▽
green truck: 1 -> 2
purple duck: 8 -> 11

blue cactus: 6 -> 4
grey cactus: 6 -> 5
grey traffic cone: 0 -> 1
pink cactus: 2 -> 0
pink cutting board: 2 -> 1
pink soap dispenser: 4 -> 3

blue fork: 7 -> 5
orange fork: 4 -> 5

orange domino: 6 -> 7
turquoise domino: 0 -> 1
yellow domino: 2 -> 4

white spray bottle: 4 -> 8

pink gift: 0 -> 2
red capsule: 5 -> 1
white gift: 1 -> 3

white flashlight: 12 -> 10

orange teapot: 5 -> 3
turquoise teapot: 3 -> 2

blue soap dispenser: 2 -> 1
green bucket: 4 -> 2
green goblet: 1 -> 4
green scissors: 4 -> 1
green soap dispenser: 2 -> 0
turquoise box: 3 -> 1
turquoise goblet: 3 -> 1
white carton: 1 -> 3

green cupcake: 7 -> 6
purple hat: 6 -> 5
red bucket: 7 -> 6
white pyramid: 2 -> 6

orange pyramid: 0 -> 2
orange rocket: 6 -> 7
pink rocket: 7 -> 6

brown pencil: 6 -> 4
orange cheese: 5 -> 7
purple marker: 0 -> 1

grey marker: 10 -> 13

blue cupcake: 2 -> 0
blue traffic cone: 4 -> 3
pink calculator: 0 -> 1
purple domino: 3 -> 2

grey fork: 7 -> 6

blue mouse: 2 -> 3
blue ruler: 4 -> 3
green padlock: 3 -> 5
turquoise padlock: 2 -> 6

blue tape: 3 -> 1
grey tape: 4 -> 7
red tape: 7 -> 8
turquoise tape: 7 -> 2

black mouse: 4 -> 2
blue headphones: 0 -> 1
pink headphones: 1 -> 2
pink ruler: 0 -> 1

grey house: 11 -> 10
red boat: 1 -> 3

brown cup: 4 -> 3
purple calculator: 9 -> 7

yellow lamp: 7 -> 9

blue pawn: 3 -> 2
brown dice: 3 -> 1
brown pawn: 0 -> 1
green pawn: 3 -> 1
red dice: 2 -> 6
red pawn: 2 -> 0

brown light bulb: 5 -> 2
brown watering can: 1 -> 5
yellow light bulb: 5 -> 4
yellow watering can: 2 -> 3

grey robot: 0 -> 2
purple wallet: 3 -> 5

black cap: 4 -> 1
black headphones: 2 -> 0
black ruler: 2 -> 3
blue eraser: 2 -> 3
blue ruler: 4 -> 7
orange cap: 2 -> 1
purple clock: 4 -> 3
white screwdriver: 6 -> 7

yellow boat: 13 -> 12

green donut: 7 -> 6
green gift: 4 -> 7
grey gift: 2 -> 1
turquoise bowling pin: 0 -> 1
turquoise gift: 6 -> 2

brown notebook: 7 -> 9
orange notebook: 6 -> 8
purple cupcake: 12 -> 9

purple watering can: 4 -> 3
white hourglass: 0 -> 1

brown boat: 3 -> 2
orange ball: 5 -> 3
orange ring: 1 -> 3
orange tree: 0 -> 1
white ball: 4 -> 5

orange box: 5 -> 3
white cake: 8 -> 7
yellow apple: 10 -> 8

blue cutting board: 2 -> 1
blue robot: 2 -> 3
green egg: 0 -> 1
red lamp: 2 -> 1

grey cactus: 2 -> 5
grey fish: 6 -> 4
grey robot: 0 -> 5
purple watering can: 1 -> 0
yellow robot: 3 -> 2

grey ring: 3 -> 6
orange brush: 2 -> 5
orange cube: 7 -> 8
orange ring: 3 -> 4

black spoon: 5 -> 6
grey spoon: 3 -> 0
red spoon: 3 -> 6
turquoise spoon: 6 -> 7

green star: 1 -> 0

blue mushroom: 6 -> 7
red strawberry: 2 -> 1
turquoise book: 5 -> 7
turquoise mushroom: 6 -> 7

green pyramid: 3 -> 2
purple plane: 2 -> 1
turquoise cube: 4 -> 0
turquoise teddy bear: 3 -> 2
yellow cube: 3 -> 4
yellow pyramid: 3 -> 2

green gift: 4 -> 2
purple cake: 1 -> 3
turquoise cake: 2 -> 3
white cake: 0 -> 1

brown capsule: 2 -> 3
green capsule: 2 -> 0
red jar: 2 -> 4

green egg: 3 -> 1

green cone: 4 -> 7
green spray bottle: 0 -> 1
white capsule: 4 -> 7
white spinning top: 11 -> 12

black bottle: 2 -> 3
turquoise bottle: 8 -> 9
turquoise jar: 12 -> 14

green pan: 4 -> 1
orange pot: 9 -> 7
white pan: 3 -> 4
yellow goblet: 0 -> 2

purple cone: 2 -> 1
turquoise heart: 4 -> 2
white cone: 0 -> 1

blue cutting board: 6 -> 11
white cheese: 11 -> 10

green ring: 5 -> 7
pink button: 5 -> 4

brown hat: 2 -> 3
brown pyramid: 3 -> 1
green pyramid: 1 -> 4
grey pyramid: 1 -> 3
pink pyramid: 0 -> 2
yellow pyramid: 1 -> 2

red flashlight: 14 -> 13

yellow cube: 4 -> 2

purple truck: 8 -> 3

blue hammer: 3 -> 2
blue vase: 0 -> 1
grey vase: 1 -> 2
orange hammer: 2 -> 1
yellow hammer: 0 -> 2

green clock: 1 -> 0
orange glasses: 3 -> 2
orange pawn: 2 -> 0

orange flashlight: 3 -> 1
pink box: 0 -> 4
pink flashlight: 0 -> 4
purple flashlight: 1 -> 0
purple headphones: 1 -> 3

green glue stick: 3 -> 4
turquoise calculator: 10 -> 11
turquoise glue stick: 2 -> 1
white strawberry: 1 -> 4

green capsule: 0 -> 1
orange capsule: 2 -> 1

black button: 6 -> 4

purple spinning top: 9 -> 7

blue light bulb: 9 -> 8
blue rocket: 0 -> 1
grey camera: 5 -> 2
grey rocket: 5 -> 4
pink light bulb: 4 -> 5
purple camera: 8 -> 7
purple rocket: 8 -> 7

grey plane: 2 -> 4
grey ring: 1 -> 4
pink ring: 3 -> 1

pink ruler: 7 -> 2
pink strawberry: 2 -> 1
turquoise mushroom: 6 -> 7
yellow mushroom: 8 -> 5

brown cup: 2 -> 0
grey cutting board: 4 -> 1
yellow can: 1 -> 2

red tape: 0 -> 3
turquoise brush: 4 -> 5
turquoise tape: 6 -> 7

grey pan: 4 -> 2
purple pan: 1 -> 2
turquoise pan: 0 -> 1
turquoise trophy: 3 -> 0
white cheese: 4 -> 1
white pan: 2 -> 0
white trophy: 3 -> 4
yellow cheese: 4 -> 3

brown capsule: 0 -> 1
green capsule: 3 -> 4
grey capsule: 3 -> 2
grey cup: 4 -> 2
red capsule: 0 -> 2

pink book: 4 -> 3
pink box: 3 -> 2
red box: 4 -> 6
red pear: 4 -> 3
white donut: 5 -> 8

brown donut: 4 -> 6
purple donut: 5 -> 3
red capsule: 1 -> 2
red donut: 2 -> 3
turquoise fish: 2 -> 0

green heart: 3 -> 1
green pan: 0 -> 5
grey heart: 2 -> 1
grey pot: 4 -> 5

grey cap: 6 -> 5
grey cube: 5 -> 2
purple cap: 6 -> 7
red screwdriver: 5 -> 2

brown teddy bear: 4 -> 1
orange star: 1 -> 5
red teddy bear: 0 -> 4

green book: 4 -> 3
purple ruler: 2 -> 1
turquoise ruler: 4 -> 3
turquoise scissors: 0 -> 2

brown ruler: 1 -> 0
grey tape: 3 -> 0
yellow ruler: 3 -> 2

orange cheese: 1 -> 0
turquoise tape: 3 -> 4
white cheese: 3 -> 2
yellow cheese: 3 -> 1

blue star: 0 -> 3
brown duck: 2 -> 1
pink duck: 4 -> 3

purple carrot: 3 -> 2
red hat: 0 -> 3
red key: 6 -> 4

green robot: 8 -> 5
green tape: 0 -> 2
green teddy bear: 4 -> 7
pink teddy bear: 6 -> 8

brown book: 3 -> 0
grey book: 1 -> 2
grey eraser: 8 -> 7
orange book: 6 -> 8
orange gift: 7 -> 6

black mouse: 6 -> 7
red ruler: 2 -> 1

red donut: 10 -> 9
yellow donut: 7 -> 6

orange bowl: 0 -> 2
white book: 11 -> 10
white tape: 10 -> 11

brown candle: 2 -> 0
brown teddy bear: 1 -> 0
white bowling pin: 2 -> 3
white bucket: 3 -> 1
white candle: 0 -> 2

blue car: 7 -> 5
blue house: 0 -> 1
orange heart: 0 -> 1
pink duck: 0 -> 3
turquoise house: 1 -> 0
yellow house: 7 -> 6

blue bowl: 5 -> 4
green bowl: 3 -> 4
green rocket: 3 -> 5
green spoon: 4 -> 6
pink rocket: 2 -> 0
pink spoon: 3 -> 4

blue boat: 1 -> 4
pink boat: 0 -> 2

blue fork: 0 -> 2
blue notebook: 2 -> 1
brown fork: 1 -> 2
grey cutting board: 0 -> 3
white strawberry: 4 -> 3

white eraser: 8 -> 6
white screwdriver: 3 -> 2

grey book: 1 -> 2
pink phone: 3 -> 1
△
*Task to complete*
Each line with "headphones" in it must be identified and copied from the material.

*Output below*
blue headphones: 0 -> 1
pink headphones: 1 -> 2
black headphones: 2 -> 0
purple headphones: 1 -> 3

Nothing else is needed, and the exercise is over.